• [Provided entries]:
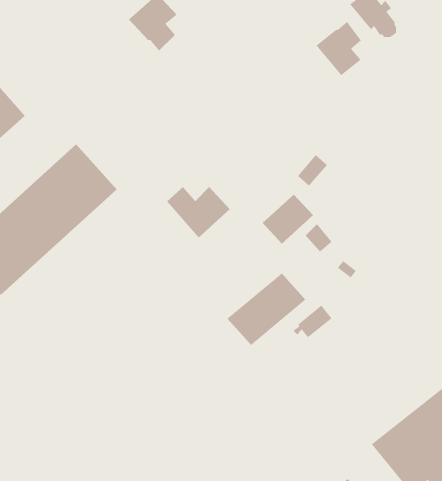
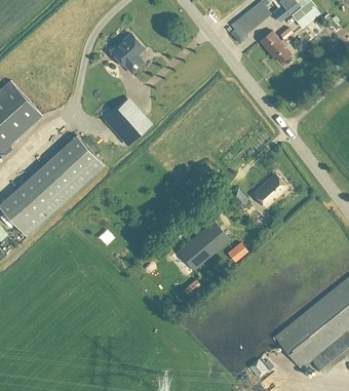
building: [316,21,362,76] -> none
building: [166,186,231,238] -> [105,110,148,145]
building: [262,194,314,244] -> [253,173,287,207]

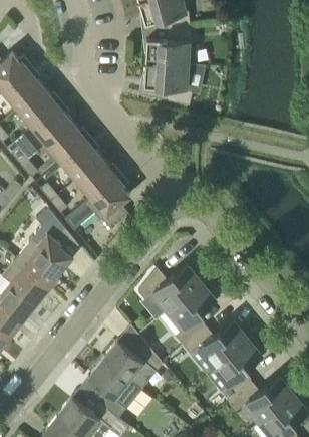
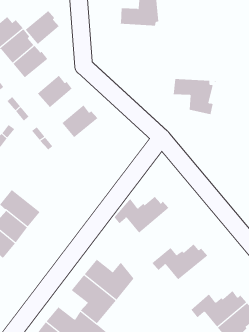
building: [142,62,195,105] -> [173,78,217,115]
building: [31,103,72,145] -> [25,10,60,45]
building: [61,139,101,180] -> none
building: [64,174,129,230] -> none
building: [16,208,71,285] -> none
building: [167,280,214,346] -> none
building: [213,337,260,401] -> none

...

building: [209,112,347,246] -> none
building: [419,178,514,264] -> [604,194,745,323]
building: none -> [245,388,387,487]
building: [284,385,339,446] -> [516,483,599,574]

==

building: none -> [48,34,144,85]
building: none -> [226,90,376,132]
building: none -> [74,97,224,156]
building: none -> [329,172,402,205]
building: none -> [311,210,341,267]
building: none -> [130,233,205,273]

• [Request]: Above are entries with pictures among them. Write out exactly the lines from the one containing "building: [316,21,362,76] -> none" through the one containing "building: [213,337,260,401] -> none", ends included, and leave those pictures out.

• [Task response]:
building: [316,21,362,76] -> none
building: [166,186,231,238] -> [105,110,148,145]
building: [262,194,314,244] -> [253,173,287,207]

building: [142,62,195,105] -> [173,78,217,115]
building: [31,103,72,145] -> [25,10,60,45]
building: [61,139,101,180] -> none
building: [64,174,129,230] -> none
building: [16,208,71,285] -> none
building: [167,280,214,346] -> none
building: [213,337,260,401] -> none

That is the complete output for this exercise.